• Record list:
|---|
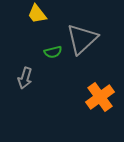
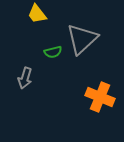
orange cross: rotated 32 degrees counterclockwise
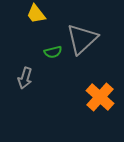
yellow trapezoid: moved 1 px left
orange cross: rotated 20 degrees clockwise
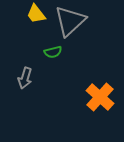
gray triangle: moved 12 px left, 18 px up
|---|
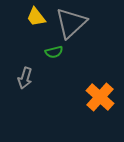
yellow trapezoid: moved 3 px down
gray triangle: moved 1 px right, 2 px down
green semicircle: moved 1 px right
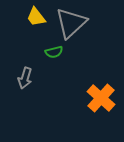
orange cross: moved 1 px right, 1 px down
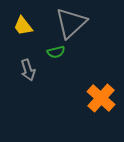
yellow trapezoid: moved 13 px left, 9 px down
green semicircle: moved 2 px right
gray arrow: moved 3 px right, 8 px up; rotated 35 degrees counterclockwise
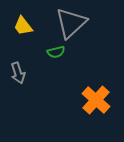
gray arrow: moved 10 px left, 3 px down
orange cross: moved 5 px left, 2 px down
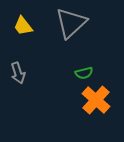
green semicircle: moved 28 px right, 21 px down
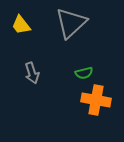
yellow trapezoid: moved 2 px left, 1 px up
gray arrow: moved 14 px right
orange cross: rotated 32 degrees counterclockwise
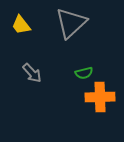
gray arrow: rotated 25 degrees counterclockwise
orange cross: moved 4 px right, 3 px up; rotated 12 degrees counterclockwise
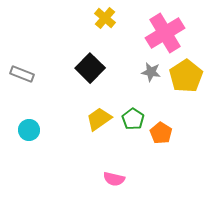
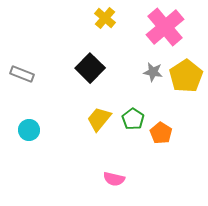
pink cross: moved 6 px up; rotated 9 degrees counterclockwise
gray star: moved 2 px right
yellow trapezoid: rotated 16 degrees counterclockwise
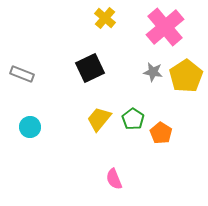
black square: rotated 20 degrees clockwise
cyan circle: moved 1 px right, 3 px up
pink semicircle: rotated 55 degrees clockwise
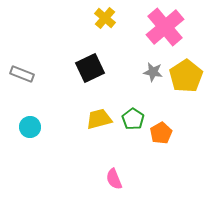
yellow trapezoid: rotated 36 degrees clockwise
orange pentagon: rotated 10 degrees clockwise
|---|
• The exercise:
Turn the part of the data that opens with the line containing "pink cross: moved" and closes with the line containing "orange pentagon: rotated 10 degrees clockwise" into a numbered list, skipping any blank lines. Leave the pictures out of the list.

• Solution to the problem:
1. pink cross: moved 6 px up; rotated 9 degrees counterclockwise
2. gray star: moved 2 px right
3. yellow trapezoid: rotated 16 degrees counterclockwise
4. black square: rotated 20 degrees clockwise
5. cyan circle: moved 1 px right, 3 px up
6. pink semicircle: rotated 55 degrees clockwise
7. yellow trapezoid: rotated 36 degrees clockwise
8. orange pentagon: rotated 10 degrees clockwise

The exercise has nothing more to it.